§ What the task asks: Find every line below that contains the string "with" and copy each of those lines in full. Matching is case-sensitive.

§ Supplied records:
[START]

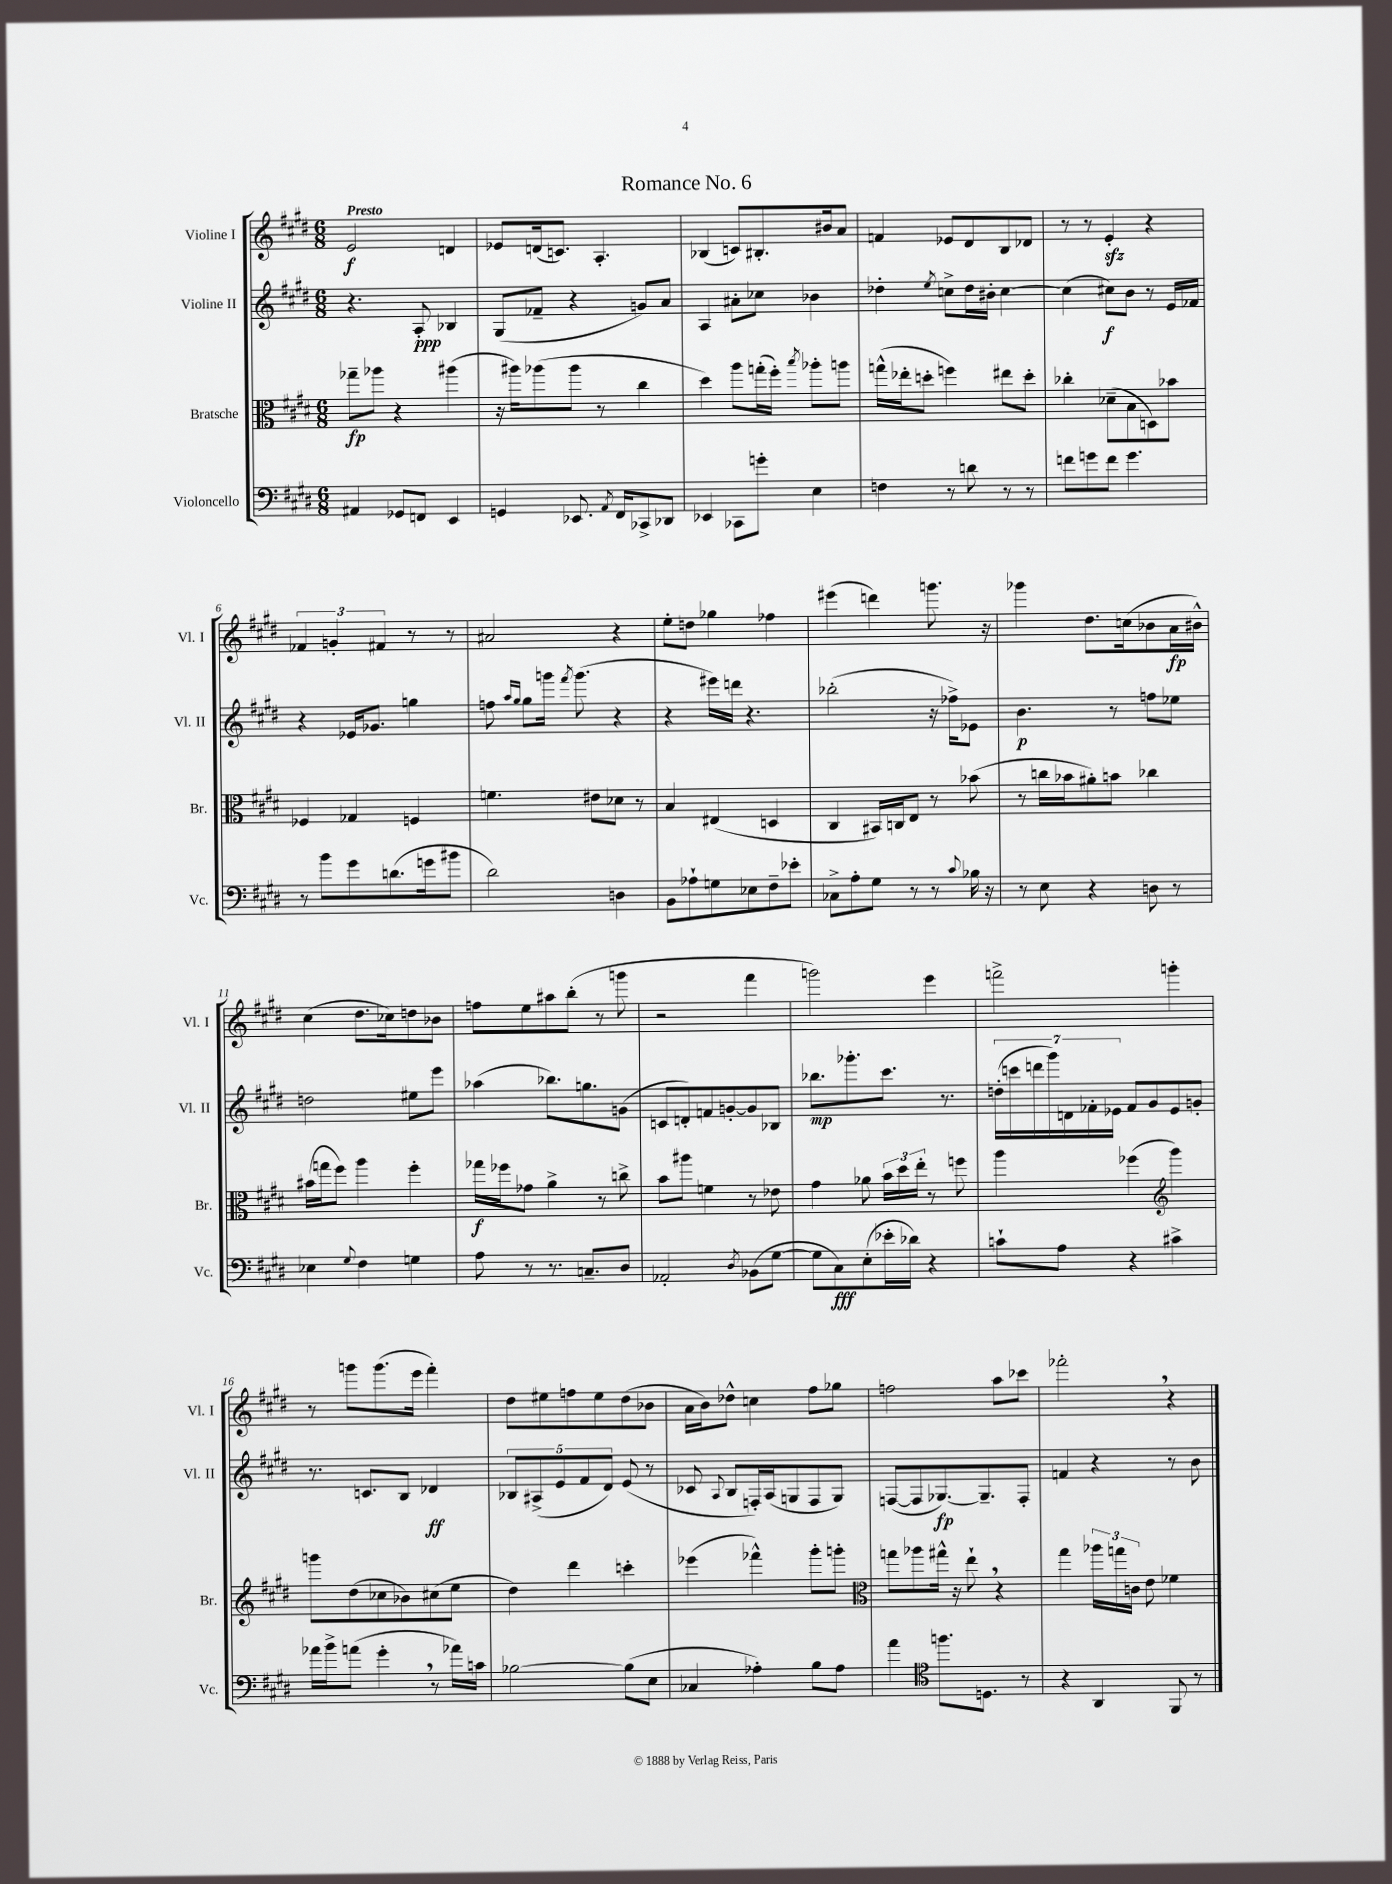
\header { title = "Romance No. 6" }
<<
\new StaffGroup <<
\new Staff = "s0" \with { instrumentName = "Violine I" shortInstrumentName = "Vl. I" } {
    \clef treble \key e \major \numericTimeSignature \time 6/8 \tempo "Presto"
    \autoBeamOff e'2\f d'4 |
    ees'8[ d'16( c'8.]) a4.-. |
    bes4( c'8[) bis8.-. bis'16 a'8] |
    f'4 ees'8[ dis'8 b8 des'8] |
    r8 r8 e'4-.\sfz r4 |
    \tuplet 3/2 { fes'4 g'4-. fis'4 } r8 r8 |
    ais'2 r4 |
    e''8[-. d''8] ges''4 fes''4 |
    eis'''4( d'''4) g'''8. r16 |
    ges'''4 dis''8.[ c''16( bes'8 a'16\fp bis'16]-^) |
    cis''4( dis''8.[ ces''16) d''8 bes'8] |
    f''8[ e''8 ais''8 b''8]-.( r8 g'''8 |
    r2 fis'''4 |
    g'''2) e'''4 |
    f'''2-> g'''4-. |
    r8 g'''8[ g'''8.( e'''16] fis'''4-.) |
    dis''8[ eis''8 f''8 eis''8 dis''8( bes'8] |
    a'16[ b'16) des''8]-^ c''4 fis''8[ ges''8] |
    f''2 a''8[ ces'''8] |
    fes'''2-. \breathe r4 \bar "|." |
}
\new Staff = "s1" \with { instrumentName = "Violine II" shortInstrumentName = "Vl. II" } {
    \clef treble \key e \major \numericTimeSignature \time 6/8
    \autoBeamOff r4. a8-.\ppp bes4 |
    gis8[( fes'8]-- r4 g'8[) a'8] |
    a4 ais'8[-. ces''8] bes'4 |
    des''4-. \acciaccatura { e''8 } c''8[-> des''16 bis'16]-. c''4~ |
    c''4( cis''8[\f) b'8] r8 e'16[ fes'16] |
    r4 ees'16[ ges'8.] g''4 |
    f''8 \grace { a''16[ gis''16] } gis''8[ g'''16] \acciaccatura { fis'''8 } g'''8.( r4 |
    r4 eis'''16[) d'''16] r4. |
    bes''2-.( r16 fes''16[->) ees'8] |
    b'4.\p r8 f''8[ ees''8] |
    d''2 eis''8[ e'''8] |
    aes''4( bes''8.[) g''8. g'8]( |
    c'8[ d'8-.) f'8 g'8~-. g'8 bes8] |
    bes''8.[\mp ges'''8.-. cis'''8.] r8. |
    \tuplet 7/4 { d''16[-.( c'''16 d'''16 gis'''16) d'16 fes'16-. ees'16] } fes'8[ gis'8 ees'8 g'8]-. |
    r8. c'8.[ b8] des'4\ff |
    \tuplet 5/4 { bes8[ ais8->( e'8 fis'8 dis'8]) } e'8( r8 |
    ces'8 \appoggiatura { a8 } b8[ f16-.) a16( g8 f8 g8]) |
    f8[~( f8 ges8.~\fp) ges8.-- f8]-. |
    f'4 r4 r8 b'8 \bar "|." |
}
\new Staff = "s2" \with { instrumentName = "Bratsche" shortInstrumentName = "Br." } {
    \clef alto \key e \major \numericTimeSignature \time 6/8
    \autoBeamOff ges''8[--\fp aes''8] r4 ais''4( |
    r16 ais''16[) aes''8( aes''8] r8 cis''4 |
    dis''4) a''8[ g''16-.( fis''16]-.) \acciaccatura { b''8 } aes''8[-. a''8] |
    g''16[-^( ees''16-. d''8]-. f''4) eis''8[ d''8]-. |
    ces''4-. des'8[--( b8 d8) bes'8] |
    fes4 ges4 f4 |
    f'4. eis'8[ des'8] r8 |
    b4 eis4( d4 |
    cis4 bis,16[) c16 e8] r8 bes'8( |
    r8 c''16[ bes'16 ais'8-.) b'8] ces''4 |
    bis'16[( g''16 fis''8]) a''4 fis''4-. |
    ges''16[\f fes''16 ges'8] a'4-> r8 c''8-> |
    b'8[ ais''8] f'4 r8 ees'8 |
    gis'4 aes'8 \tuplet 3/2 { b'16[ dis''16 e''16]-. } r8 f''8 |
    a''4 fes''4( \clef treble gis'''4) |
    g'''8[ dis''8( ces''8 bes'8) cis''8( e''8] |
    dis''4) dis'''4 c'''4-. |
    ees'''4( fes'''4-^) gis'''8[-. g'''8]-. |
    \clef alto g''8[ aes''8 gis''16]-^ r16 e''8-! \breathe r4 |
    gis''4 \tuplet 3/2 { aes''16[ g''16 c'16] } e'8 fes'4 \bar "|." |
}
\new Staff = "s3" \with { instrumentName = "Violoncello" shortInstrumentName = "Vc." } {
    \clef bass \key e \major \numericTimeSignature \time 6/8
    \autoBeamOff ais,4 ges,8[ f,8] e,4 |
    g,4 ees,8. \acciaccatura { a,8 } fis,16[ ces,8-> des,8] |
    ees,4 ces,8[ g'8]-. e4 |
    f4 r8 d'8 r8 r8 |
    f'8[ g'8 f'8] g'4. |
    r8 b'8[ gis'8 d'8.( g'16 bis'8] |
    dis'2) d4 |
    b,8[ aes8-! g8 ees8 fis8-- ees'8]-. |
    ces8[-> a8-. gis8] r8 r8 \appoggiatura { cis'8 } bes16 r16 |
    r8 e8 r4 d8 r8 |
    ees4 \appoggiatura { gis8 } fis4 g4 |
    a8 r8 r8. c8.[-- dis8] |
    aes,2-. \acciaccatura { dis8 } bes,8[( gis8]~ |
    gis8[ cis8\fff) e8-.( ees'16-. des'16]) r4 |
    c'8[-! a8] r4 cis'4-> |
    aes'16[ b'16-> a'8]( gis'4-. \breathe r8 aes'16[) c'16] |
    bes2~ bes8[( e8] |
    ces4 aes4-.) b8[ aes8] |
    a'4 \clef tenor f''8.[ d8.] r8 |
    r4 a,4 fis,8 r8 \bar "|." |
}
>>
>>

[END]

§ Result for this task:
\new Staff = "s0" \with { instrumentName = "Violine I" shortInstrumentName = "Vl. I" } {
\new Staff = "s1" \with { instrumentName = "Violine II" shortInstrumentName = "Vl. II" } {
\new Staff = "s2" \with { instrumentName = "Bratsche" shortInstrumentName = "Br." } {
\new Staff = "s3" \with { instrumentName = "Violoncello" shortInstrumentName = "Vc." } {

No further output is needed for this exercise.